[Given entries Boundary: Start]

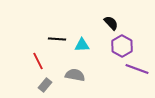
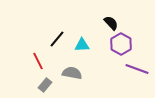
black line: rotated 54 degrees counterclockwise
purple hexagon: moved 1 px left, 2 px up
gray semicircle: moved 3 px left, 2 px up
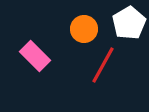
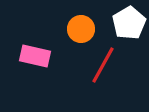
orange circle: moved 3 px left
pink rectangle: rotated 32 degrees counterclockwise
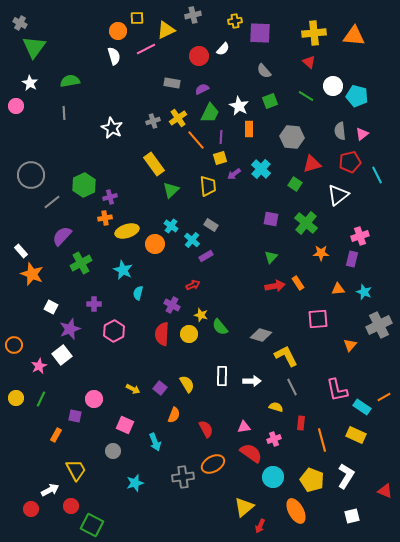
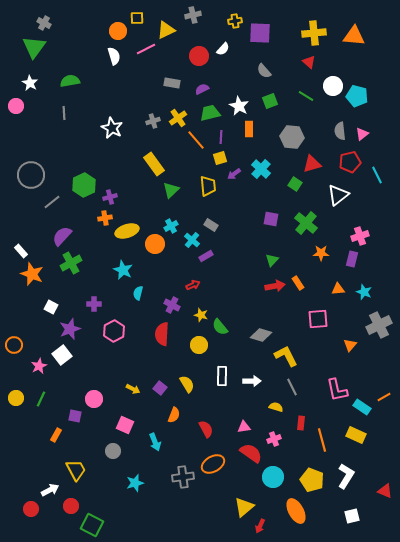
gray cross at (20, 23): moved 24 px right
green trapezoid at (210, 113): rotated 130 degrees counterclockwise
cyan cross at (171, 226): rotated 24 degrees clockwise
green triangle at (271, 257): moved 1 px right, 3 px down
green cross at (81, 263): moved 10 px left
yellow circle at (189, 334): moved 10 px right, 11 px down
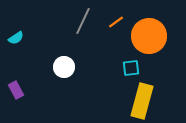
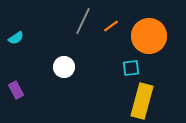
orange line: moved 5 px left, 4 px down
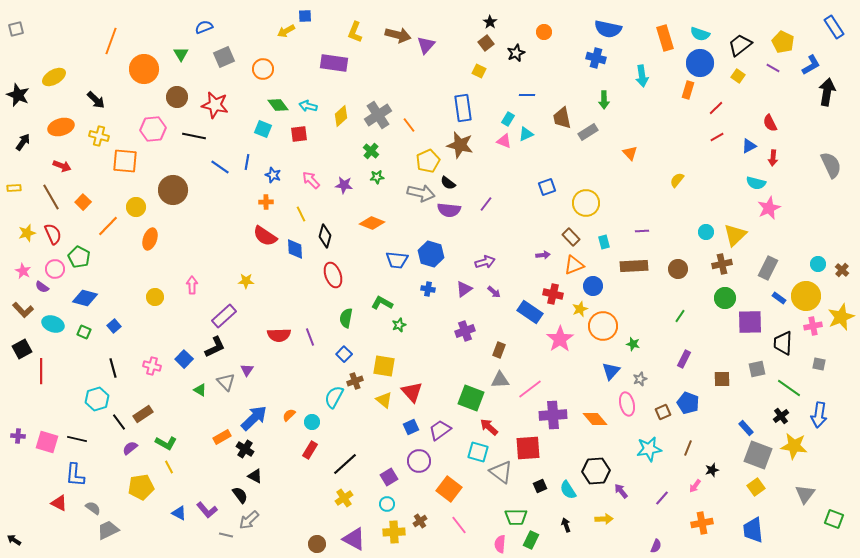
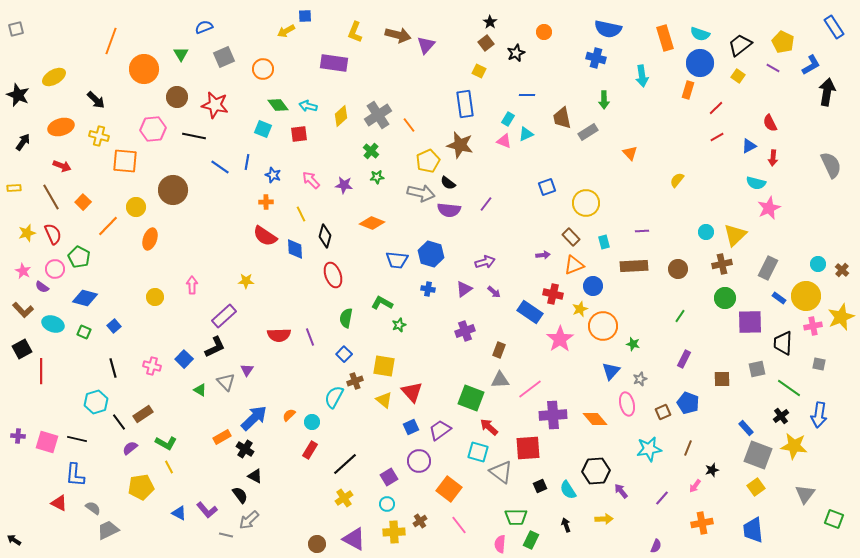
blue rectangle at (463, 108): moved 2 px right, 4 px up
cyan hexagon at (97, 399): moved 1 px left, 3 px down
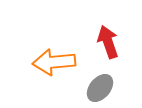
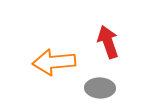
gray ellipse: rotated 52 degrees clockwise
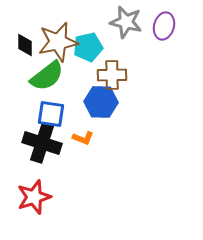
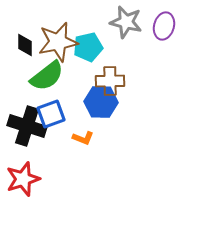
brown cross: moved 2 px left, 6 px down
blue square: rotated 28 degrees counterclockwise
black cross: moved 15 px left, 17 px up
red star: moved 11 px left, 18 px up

[Given entries Boundary: End]

Exercise directions » Produce an exact copy of the lines from the line containing "purple hexagon: moved 1 px left, 2 px up" through the last line of the records, with no pictures and no other text.

Solution for this task »
purple hexagon: moved 1 px left, 2 px up
gray semicircle: moved 3 px left, 2 px up
orange circle: moved 3 px left
pink rectangle: rotated 32 degrees counterclockwise
gray cross at (20, 23): moved 24 px right
green trapezoid at (210, 113): rotated 130 degrees counterclockwise
cyan cross at (171, 226): rotated 24 degrees clockwise
green triangle at (271, 257): moved 1 px right, 3 px down
green cross at (81, 263): moved 10 px left
yellow circle at (189, 334): moved 10 px right, 11 px down
orange line: moved 5 px left, 4 px down
blue rectangle at (463, 108): moved 2 px right, 4 px up
cyan hexagon at (97, 399): moved 1 px left, 3 px down
gray ellipse: rotated 52 degrees clockwise
brown cross: moved 2 px left, 6 px down
blue square: rotated 28 degrees counterclockwise
black cross: moved 15 px left, 17 px up
red star: moved 11 px left, 18 px up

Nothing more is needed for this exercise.